▸ ACTIVITY
For this exercise, report every line of the material that includes "stacking".

───

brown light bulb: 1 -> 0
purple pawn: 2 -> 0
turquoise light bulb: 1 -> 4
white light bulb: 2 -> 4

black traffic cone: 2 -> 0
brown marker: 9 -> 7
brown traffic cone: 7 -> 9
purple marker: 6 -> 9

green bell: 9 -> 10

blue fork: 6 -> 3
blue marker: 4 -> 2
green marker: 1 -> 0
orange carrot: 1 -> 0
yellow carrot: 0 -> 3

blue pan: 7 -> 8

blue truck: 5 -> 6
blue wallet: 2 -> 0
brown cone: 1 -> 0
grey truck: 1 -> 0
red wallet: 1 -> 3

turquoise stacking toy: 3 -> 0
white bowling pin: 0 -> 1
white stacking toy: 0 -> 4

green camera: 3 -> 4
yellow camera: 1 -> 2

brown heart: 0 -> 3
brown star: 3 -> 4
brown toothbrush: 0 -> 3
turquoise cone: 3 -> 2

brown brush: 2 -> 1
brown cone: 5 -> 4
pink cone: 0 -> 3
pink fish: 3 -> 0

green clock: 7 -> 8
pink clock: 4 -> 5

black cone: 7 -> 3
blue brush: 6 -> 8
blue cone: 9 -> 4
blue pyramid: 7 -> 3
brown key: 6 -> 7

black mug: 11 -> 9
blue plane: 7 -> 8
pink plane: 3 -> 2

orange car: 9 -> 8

───

▸ EXERCISE RESPONSE
turquoise stacking toy: 3 -> 0
white stacking toy: 0 -> 4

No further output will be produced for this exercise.